**WHAT YOU WILL DO**
Identify every line in the records that contains the string "shortInstrumentName", treating case as significant, and copy each such line in full.

**Stored data entries**

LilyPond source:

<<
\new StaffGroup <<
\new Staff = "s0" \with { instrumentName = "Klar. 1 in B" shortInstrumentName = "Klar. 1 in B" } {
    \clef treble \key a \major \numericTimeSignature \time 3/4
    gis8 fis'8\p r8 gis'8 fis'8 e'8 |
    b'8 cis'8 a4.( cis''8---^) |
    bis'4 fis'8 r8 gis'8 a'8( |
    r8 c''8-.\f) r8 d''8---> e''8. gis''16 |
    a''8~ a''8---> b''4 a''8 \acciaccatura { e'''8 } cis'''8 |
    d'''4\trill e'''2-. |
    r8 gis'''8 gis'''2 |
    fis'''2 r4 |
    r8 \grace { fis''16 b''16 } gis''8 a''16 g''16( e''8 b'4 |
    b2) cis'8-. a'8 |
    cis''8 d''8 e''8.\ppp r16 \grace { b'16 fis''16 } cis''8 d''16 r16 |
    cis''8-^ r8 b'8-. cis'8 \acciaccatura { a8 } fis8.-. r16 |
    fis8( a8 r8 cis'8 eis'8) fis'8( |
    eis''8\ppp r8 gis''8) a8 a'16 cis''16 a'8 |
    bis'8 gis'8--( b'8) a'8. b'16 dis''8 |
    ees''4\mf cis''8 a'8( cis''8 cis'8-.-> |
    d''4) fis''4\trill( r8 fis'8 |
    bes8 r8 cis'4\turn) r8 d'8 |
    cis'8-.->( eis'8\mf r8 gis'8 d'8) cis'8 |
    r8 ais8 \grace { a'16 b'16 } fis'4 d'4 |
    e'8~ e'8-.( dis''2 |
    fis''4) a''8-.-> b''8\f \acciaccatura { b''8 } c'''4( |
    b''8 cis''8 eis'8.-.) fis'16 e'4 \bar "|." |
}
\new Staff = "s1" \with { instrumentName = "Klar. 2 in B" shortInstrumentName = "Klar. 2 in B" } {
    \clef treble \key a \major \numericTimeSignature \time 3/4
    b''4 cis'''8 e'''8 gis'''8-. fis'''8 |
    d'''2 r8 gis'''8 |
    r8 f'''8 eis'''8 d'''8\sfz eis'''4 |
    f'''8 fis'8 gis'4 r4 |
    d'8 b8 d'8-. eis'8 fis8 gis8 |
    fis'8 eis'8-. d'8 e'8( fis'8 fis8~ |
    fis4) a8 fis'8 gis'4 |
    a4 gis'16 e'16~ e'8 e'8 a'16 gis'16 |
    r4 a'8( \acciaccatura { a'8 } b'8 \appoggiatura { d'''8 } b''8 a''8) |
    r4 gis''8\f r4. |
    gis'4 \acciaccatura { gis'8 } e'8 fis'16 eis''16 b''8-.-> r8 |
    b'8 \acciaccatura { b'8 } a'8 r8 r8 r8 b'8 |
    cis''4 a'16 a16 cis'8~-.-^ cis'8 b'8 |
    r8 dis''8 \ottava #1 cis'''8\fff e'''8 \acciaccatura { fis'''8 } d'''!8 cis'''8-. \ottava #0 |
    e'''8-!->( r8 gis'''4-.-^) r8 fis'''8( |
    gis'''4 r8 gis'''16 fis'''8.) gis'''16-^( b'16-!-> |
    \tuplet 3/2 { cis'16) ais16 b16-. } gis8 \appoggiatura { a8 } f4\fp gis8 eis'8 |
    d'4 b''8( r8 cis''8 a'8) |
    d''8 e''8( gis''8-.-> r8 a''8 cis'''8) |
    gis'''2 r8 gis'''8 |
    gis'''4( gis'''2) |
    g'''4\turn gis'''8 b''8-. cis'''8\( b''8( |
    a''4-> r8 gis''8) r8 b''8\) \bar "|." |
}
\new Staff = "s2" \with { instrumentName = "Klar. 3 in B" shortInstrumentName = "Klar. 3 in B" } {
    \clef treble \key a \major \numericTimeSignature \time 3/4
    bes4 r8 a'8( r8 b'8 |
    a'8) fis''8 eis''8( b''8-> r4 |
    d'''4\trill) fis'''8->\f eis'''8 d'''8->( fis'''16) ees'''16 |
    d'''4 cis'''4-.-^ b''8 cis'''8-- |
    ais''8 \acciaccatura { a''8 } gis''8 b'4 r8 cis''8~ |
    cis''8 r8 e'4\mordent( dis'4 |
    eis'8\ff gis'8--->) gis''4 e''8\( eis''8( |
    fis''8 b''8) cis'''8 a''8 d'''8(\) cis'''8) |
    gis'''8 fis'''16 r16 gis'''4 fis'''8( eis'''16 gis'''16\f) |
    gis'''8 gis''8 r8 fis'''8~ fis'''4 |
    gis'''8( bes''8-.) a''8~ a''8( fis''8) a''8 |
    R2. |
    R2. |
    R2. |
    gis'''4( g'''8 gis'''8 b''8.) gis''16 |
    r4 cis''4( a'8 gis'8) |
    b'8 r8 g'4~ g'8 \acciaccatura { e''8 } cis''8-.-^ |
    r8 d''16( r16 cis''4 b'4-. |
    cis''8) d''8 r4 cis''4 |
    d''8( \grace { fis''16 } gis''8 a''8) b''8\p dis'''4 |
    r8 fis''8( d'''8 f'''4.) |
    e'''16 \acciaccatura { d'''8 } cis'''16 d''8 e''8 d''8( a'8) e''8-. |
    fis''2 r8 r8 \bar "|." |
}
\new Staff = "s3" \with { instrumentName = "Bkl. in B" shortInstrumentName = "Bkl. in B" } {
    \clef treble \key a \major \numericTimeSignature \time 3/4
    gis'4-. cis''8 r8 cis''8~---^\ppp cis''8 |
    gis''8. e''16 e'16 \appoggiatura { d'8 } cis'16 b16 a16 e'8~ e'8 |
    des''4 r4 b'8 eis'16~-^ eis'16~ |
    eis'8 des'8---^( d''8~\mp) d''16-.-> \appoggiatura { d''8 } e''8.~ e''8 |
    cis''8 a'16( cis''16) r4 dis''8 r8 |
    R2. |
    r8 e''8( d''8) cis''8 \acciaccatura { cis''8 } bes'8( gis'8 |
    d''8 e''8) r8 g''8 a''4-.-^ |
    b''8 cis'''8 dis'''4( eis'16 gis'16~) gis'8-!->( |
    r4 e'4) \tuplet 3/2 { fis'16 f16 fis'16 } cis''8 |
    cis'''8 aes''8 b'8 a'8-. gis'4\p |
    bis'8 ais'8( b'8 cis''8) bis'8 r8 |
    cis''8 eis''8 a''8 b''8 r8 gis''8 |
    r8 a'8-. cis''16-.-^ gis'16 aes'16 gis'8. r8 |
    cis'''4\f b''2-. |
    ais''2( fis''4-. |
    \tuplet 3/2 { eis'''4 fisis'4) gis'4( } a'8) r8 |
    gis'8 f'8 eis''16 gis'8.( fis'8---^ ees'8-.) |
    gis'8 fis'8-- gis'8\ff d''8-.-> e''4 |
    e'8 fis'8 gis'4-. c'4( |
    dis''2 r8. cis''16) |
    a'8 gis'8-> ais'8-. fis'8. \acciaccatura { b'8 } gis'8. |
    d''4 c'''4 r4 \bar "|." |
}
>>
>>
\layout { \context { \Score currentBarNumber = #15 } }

**EXERCISE OUTPUT**
\new Staff = "s0" \with { instrumentName = "Klar. 1 in B" shortInstrumentName = "Klar. 1 in B" } {
\new Staff = "s1" \with { instrumentName = "Klar. 2 in B" shortInstrumentName = "Klar. 2 in B" } {
\new Staff = "s2" \with { instrumentName = "Klar. 3 in B" shortInstrumentName = "Klar. 3 in B" } {
\new Staff = "s3" \with { instrumentName = "Bkl. in B" shortInstrumentName = "Bkl. in B" } {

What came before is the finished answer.